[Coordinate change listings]
* * *

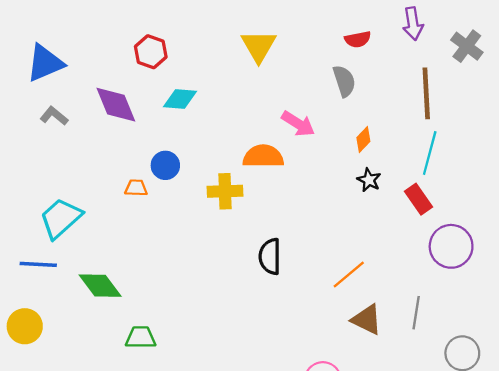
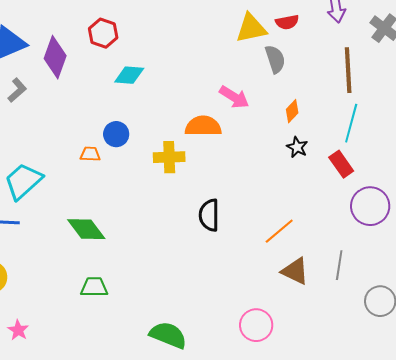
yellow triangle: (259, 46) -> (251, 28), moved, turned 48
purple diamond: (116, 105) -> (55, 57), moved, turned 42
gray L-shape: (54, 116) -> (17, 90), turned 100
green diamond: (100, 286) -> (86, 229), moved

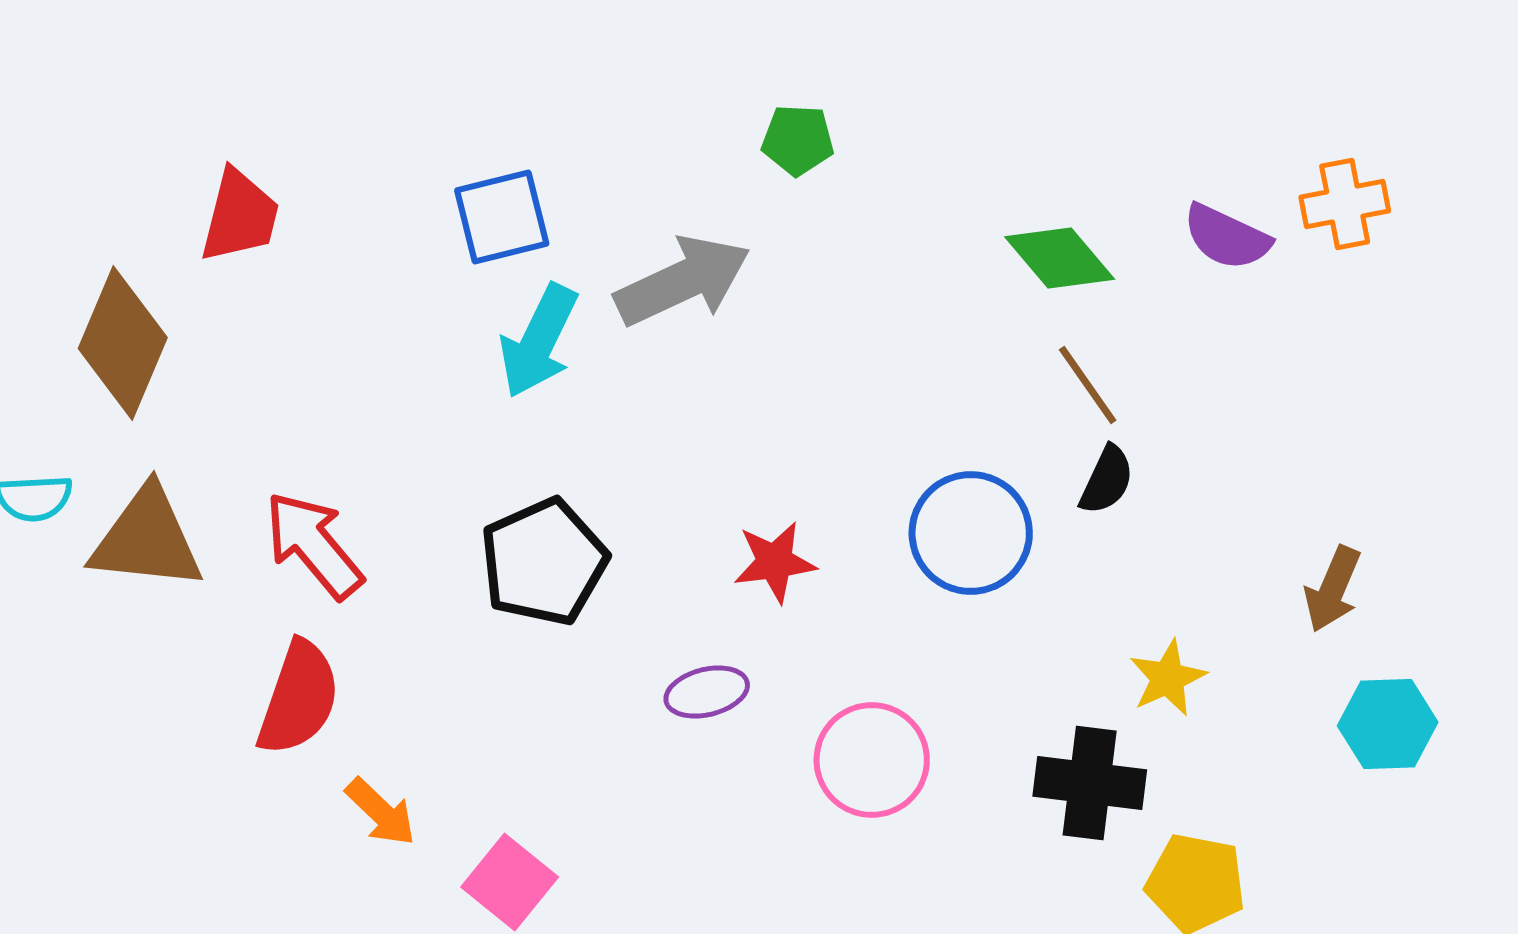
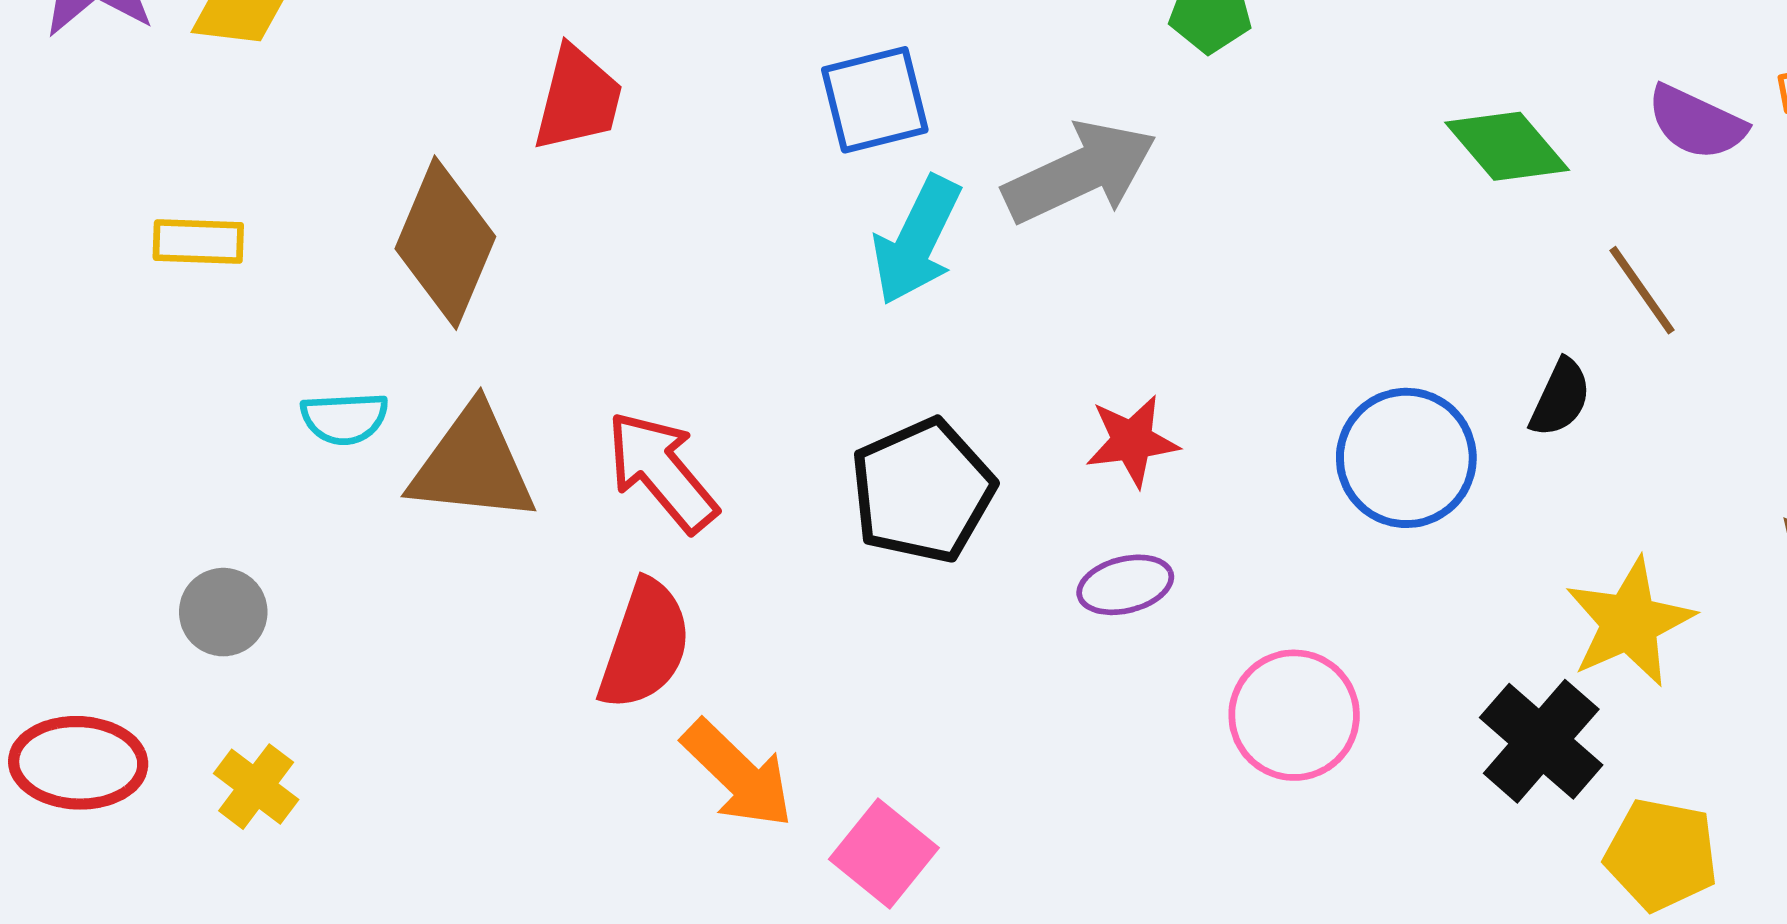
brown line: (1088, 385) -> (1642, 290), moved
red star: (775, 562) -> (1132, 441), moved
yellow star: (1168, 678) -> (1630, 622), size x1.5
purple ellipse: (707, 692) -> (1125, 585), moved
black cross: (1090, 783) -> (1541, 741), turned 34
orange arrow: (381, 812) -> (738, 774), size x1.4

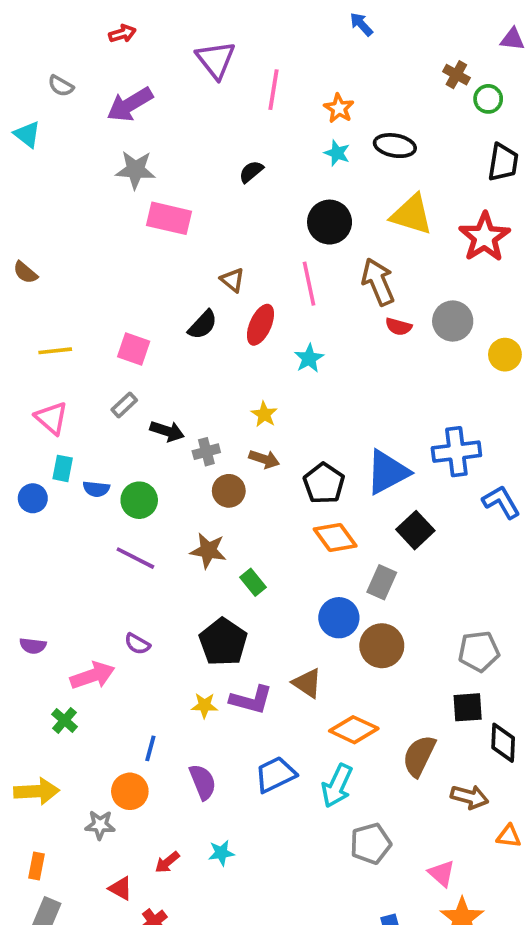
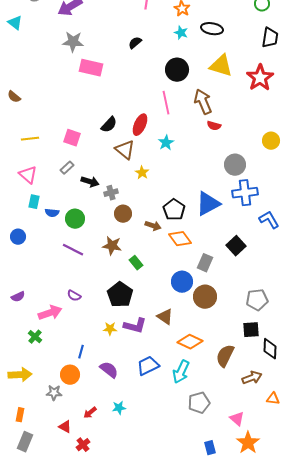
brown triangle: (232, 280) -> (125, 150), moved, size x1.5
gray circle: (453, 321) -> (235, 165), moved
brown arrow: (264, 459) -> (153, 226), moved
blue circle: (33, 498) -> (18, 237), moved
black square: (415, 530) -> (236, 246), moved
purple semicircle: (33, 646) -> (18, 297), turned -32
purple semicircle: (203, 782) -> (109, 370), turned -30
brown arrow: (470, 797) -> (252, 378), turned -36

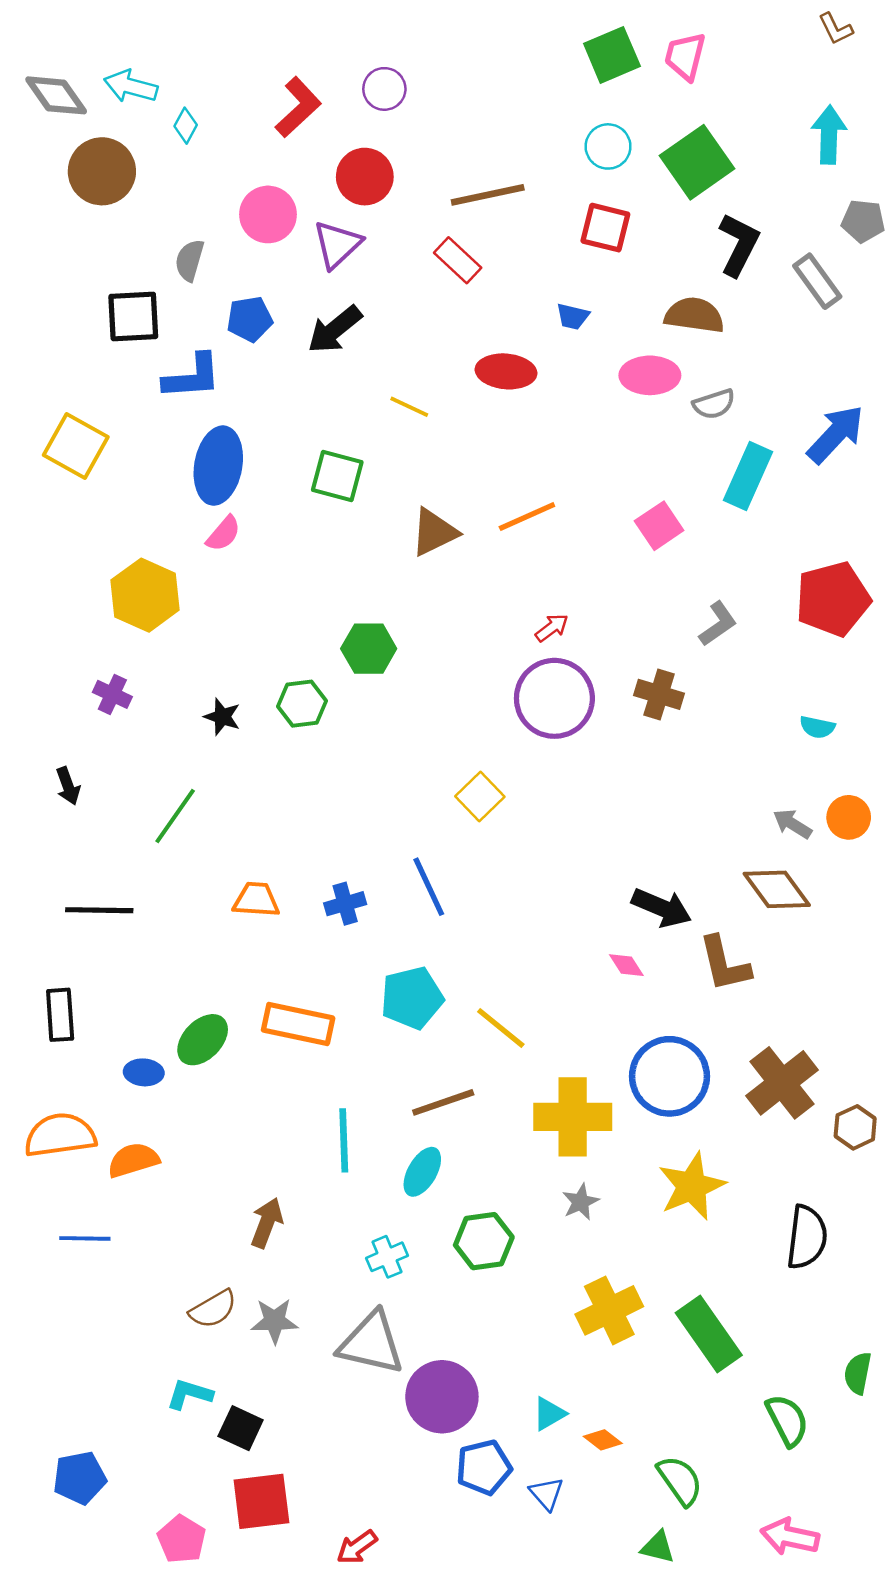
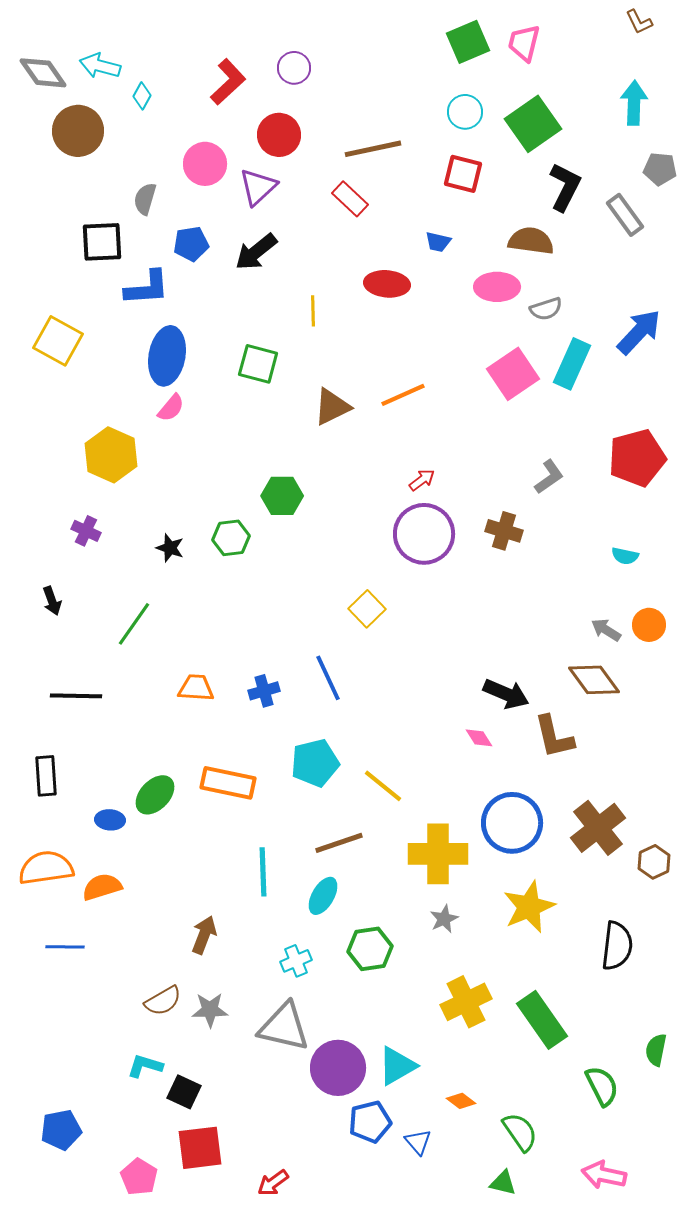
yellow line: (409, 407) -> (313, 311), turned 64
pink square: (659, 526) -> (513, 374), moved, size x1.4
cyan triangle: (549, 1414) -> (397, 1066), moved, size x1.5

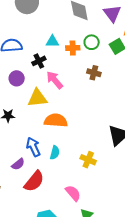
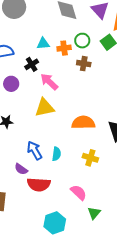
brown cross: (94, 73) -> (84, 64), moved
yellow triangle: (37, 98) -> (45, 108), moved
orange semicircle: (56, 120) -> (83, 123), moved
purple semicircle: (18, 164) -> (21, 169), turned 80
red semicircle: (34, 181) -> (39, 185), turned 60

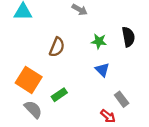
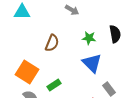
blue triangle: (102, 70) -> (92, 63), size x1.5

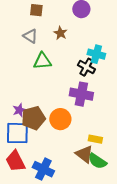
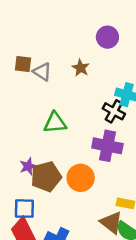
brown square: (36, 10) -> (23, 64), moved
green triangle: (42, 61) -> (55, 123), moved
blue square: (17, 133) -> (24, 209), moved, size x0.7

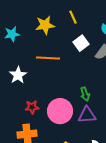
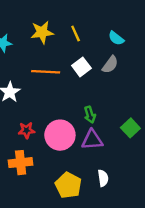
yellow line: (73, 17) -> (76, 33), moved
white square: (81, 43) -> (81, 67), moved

* * *

Go back to the lines above and output, exactly as they stand, the ones from the line containing "purple semicircle: (33, 646)" to the line containing "brown cross: (94, 73) -> (84, 64), moved". Leave all pictures behind.

■ Answer space ■
purple semicircle: (33, 646) -> (18, 297), turned -32
purple semicircle: (203, 782) -> (109, 370), turned -30
brown arrow: (470, 797) -> (252, 378), turned -36

yellow line: (409, 407) -> (313, 311), turned 64
pink square: (659, 526) -> (513, 374), moved, size x1.4
cyan triangle: (549, 1414) -> (397, 1066), moved, size x1.5

brown cross: (94, 73) -> (84, 64), moved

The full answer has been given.